§ **Action item**: Below is a listing; repeat exactly the lines from the one containing "black phone: 2 -> 4" to the one containing "white ruler: 3 -> 2", both included.
[[ Records for the exercise, beginning ]]
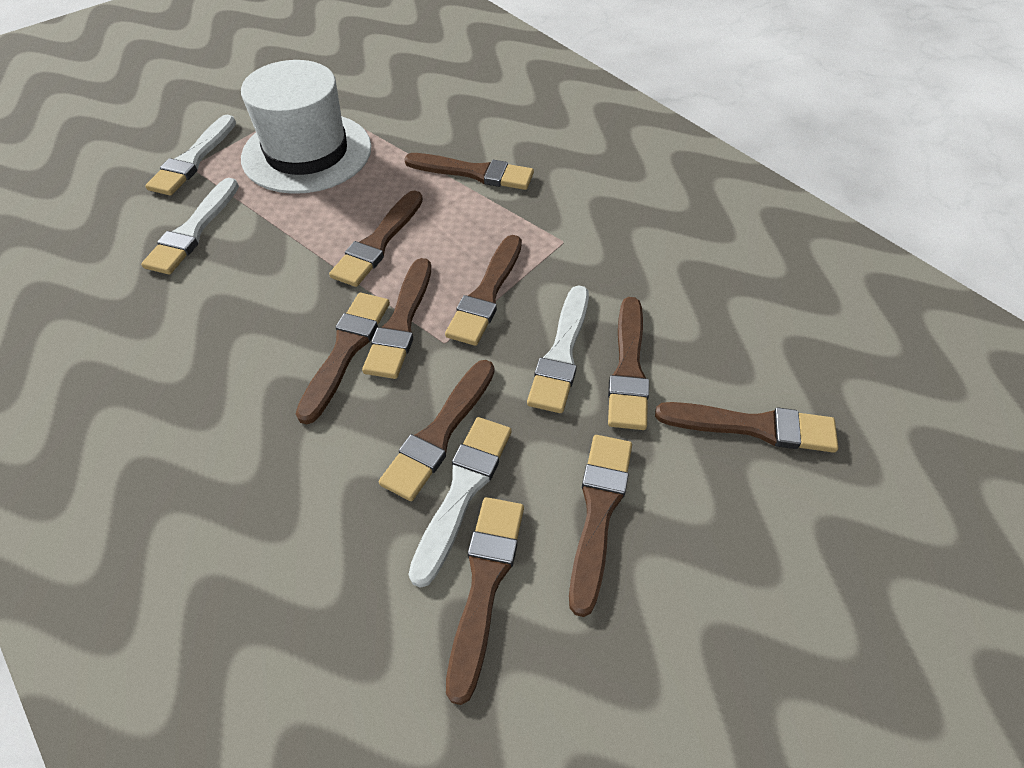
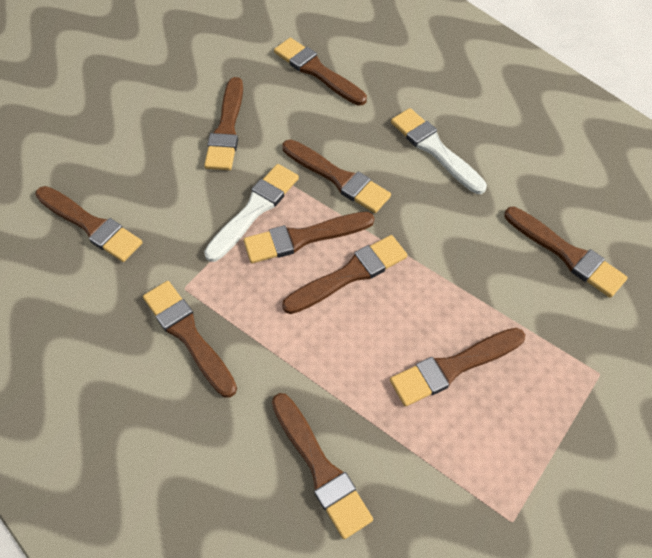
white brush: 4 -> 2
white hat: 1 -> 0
[[ Records for the exercise, end ]]
[[ Records for the exercise, beginning ]]
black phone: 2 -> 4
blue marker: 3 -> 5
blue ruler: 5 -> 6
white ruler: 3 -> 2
[[ Records for the exercise, end ]]
§ **Solution to the exercise**:
black phone: 2 -> 4
blue marker: 3 -> 5
blue ruler: 5 -> 6
white ruler: 3 -> 2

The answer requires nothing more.